▶ The task:
The required output is the lines below from the line containing "BUTTON1: B3F -> KY-004" to the line containing "JOY3 pin VRX: GND -> A0", inclusive, retyped exactly. No other lines belong in it.

▶ Recorded data:
● ● ●
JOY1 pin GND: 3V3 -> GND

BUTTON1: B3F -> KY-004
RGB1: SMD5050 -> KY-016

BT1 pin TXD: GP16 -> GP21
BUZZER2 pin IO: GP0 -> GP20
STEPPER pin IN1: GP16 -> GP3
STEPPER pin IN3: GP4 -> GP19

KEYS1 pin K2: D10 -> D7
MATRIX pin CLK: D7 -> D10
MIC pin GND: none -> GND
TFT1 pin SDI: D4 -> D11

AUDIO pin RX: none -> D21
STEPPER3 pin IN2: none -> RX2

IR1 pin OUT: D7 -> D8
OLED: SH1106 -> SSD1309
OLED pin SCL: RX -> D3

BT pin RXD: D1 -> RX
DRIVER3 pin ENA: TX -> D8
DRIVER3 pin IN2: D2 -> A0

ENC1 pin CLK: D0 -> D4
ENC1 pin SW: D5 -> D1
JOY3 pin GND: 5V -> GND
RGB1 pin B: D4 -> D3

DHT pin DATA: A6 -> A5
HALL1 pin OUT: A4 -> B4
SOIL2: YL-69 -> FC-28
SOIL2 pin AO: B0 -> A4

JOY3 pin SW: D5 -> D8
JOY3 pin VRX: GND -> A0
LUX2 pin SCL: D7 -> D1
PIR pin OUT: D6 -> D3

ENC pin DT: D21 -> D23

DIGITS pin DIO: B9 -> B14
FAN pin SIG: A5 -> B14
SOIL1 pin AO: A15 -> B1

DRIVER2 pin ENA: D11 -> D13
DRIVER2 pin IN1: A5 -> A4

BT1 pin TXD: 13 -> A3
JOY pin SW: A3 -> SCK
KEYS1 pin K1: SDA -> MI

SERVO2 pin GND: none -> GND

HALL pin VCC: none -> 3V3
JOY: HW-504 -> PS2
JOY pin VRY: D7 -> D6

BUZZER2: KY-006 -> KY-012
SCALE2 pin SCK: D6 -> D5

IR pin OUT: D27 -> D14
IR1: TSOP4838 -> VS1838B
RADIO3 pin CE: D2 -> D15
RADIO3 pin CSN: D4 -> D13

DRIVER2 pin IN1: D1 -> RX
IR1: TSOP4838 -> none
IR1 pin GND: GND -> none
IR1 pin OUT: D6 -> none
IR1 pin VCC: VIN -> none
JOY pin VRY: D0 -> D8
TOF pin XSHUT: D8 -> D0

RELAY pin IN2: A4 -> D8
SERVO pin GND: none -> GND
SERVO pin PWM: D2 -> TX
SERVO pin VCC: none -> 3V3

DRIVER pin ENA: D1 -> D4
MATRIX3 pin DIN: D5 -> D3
● ● ●
▶ Output for this task:
BUTTON1: B3F -> KY-004
RGB1: SMD5050 -> KY-016

BT1 pin TXD: GP16 -> GP21
BUZZER2 pin IO: GP0 -> GP20
STEPPER pin IN1: GP16 -> GP3
STEPPER pin IN3: GP4 -> GP19

KEYS1 pin K2: D10 -> D7
MATRIX pin CLK: D7 -> D10
MIC pin GND: none -> GND
TFT1 pin SDI: D4 -> D11

AUDIO pin RX: none -> D21
STEPPER3 pin IN2: none -> RX2

IR1 pin OUT: D7 -> D8
OLED: SH1106 -> SSD1309
OLED pin SCL: RX -> D3

BT pin RXD: D1 -> RX
DRIVER3 pin ENA: TX -> D8
DRIVER3 pin IN2: D2 -> A0

ENC1 pin CLK: D0 -> D4
ENC1 pin SW: D5 -> D1
JOY3 pin GND: 5V -> GND
RGB1 pin B: D4 -> D3

DHT pin DATA: A6 -> A5
HALL1 pin OUT: A4 -> B4
SOIL2: YL-69 -> FC-28
SOIL2 pin AO: B0 -> A4

JOY3 pin SW: D5 -> D8
JOY3 pin VRX: GND -> A0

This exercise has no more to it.